*** Source material ***

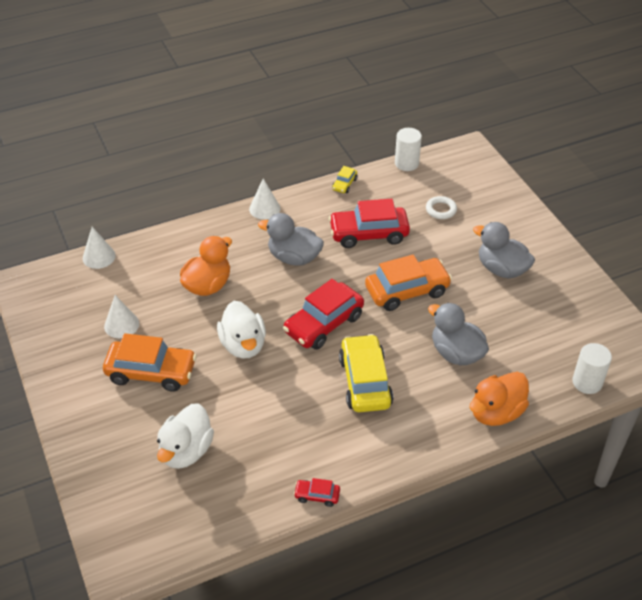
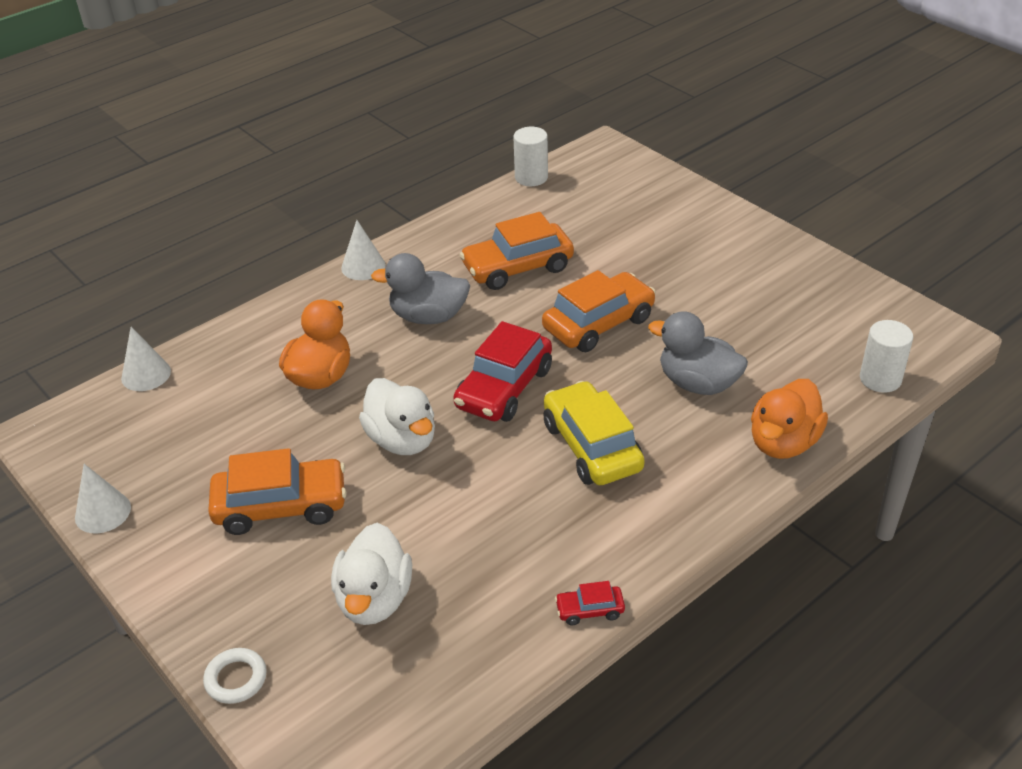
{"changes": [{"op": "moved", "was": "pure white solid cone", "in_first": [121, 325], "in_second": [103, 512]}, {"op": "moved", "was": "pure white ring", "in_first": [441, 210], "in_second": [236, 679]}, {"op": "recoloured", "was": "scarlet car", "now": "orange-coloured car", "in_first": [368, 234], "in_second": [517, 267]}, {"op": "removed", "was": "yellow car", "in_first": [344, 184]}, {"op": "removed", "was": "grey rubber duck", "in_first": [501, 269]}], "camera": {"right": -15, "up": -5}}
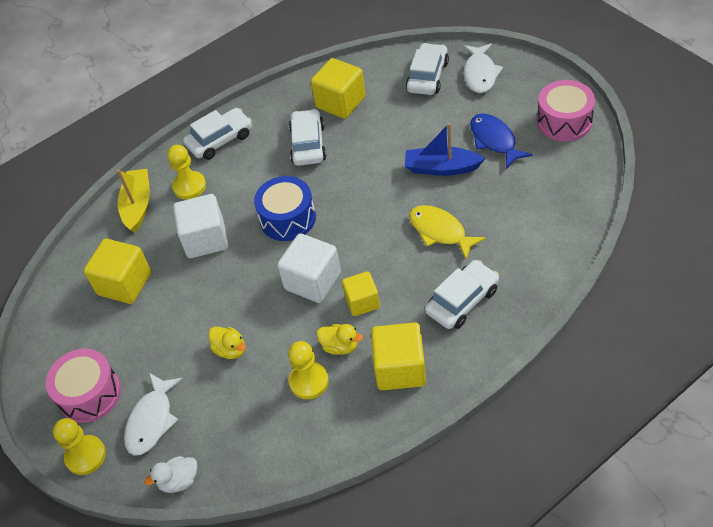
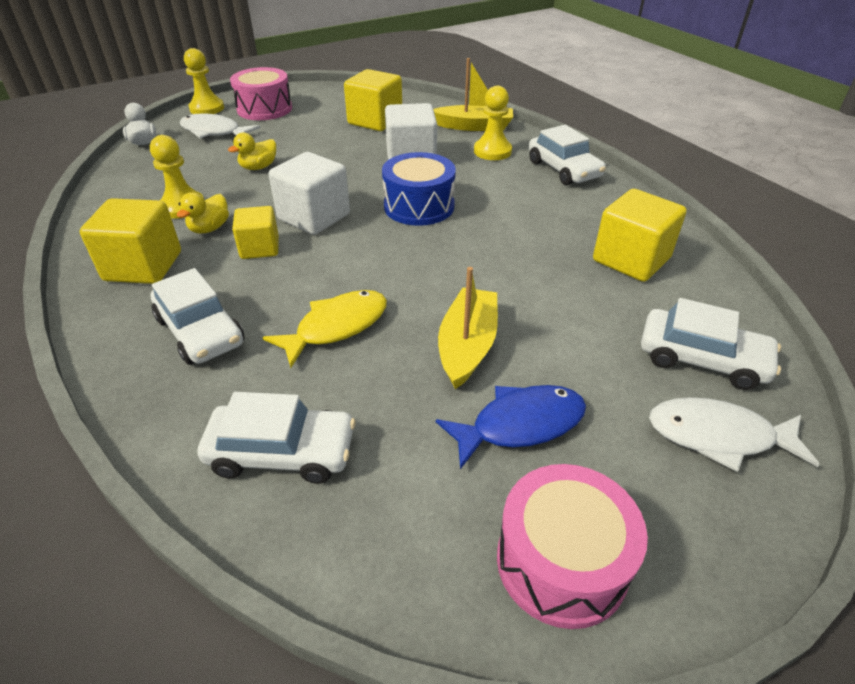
{"changes": [{"op": "moved", "was": "pure white car", "in_first": [308, 144], "in_second": [282, 452]}, {"op": "recoloured", "was": "blue sailboat", "now": "yellow sailboat", "in_first": [442, 168], "in_second": [467, 346]}], "camera": {"right": 90, "up": -10}}
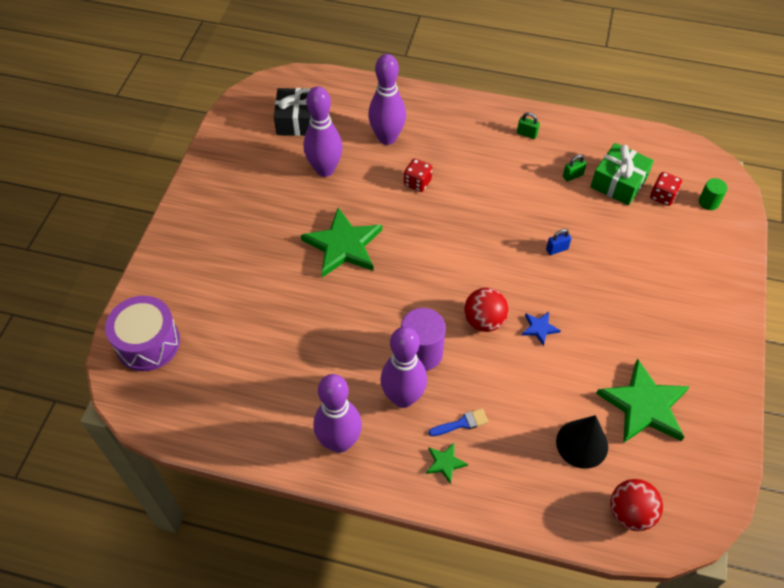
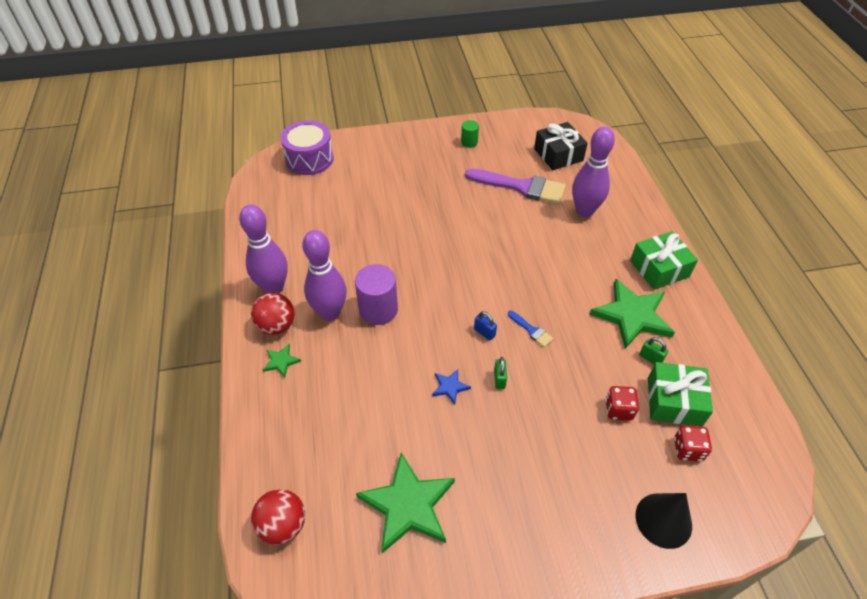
{"changes": [{"op": "moved", "was": "scarlet ball", "in_first": [484, 321], "in_second": [276, 326]}, {"op": "moved", "was": "green cylinder", "in_first": [708, 202], "in_second": [469, 142]}, {"op": "replaced", "was": "purple skittle", "now": "purple paintbrush", "in_first": [325, 170], "in_second": [521, 187]}, {"op": "moved", "was": "blue padlock", "in_first": [557, 249], "in_second": [484, 332]}, {"op": "moved", "was": "green padlock", "in_first": [527, 134], "in_second": [499, 379]}, {"op": "moved", "was": "blue paintbrush", "in_first": [462, 423], "in_second": [531, 330]}, {"op": "moved", "was": "green five-pointed star", "in_first": [343, 245], "in_second": [632, 315]}, {"op": "moved", "was": "scarlet die", "in_first": [417, 183], "in_second": [618, 410]}, {"op": "added", "now": "green gift", "in_second": [659, 268]}, {"op": "moved", "was": "ebony solid cone", "in_first": [582, 444], "in_second": [663, 520]}], "camera": {"right": 65, "up": -5}}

*** End of Source material ***

§ **Work to complete**: None of the pictures should be carried over when the data above is transcribed exactly.

§ **Finished exercise**:
{"changes": [{"op": "moved", "was": "pure white solid cone", "in_first": [121, 325], "in_second": [103, 512]}, {"op": "moved", "was": "pure white ring", "in_first": [441, 210], "in_second": [236, 679]}, {"op": "recoloured", "was": "scarlet car", "now": "orange-coloured car", "in_first": [368, 234], "in_second": [517, 267]}, {"op": "removed", "was": "yellow car", "in_first": [344, 184]}, {"op": "removed", "was": "grey rubber duck", "in_first": [501, 269]}], "camera": {"right": -15, "up": -5}}
{"changes": [{"op": "moved", "was": "pure white car", "in_first": [308, 144], "in_second": [282, 452]}, {"op": "recoloured", "was": "blue sailboat", "now": "yellow sailboat", "in_first": [442, 168], "in_second": [467, 346]}], "camera": {"right": 90, "up": -10}}
{"changes": [{"op": "moved", "was": "scarlet ball", "in_first": [484, 321], "in_second": [276, 326]}, {"op": "moved", "was": "green cylinder", "in_first": [708, 202], "in_second": [469, 142]}, {"op": "replaced", "was": "purple skittle", "now": "purple paintbrush", "in_first": [325, 170], "in_second": [521, 187]}, {"op": "moved", "was": "blue padlock", "in_first": [557, 249], "in_second": [484, 332]}, {"op": "moved", "was": "green padlock", "in_first": [527, 134], "in_second": [499, 379]}, {"op": "moved", "was": "blue paintbrush", "in_first": [462, 423], "in_second": [531, 330]}, {"op": "moved", "was": "green five-pointed star", "in_first": [343, 245], "in_second": [632, 315]}, {"op": "moved", "was": "scarlet die", "in_first": [417, 183], "in_second": [618, 410]}, {"op": "added", "now": "green gift", "in_second": [659, 268]}, {"op": "moved", "was": "ebony solid cone", "in_first": [582, 444], "in_second": [663, 520]}], "camera": {"right": 65, "up": -5}}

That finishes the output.